> TASK REQUIREMENTS:
Retype the listing exactly. Leave out the images.

> DATA SEGMENT:
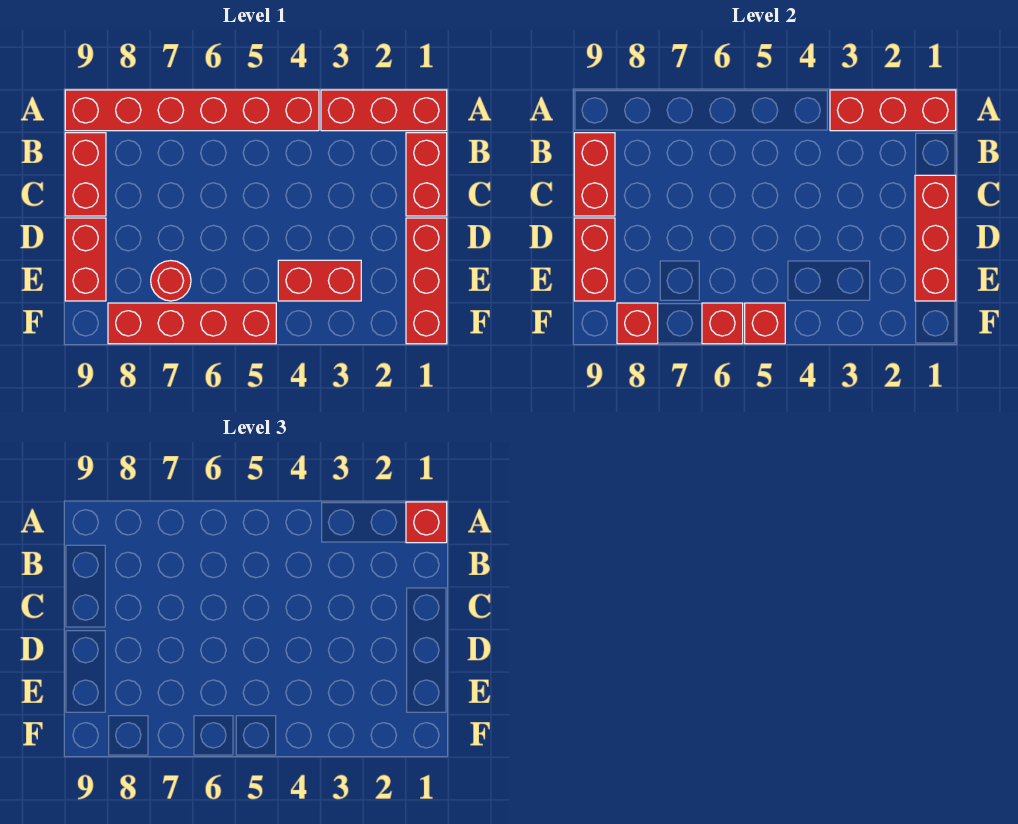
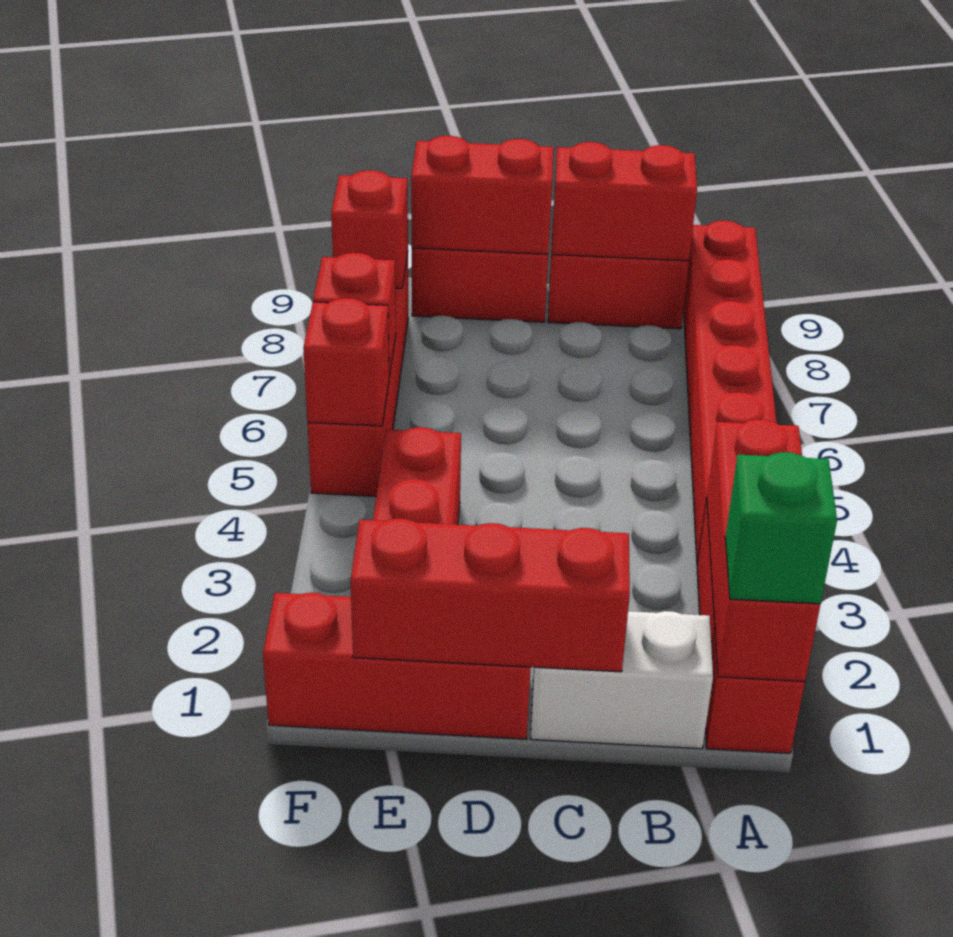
red brick A1 level 3 -> green brick A1 level 3
red brick B1:C1 level 1 -> white brick B1:C1 level 1
red round brick E7 level 1 -> none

> RESULT:
red brick A1 level 3 -> green brick A1 level 3
red brick B1:C1 level 1 -> white brick B1:C1 level 1
red round brick E7 level 1 -> none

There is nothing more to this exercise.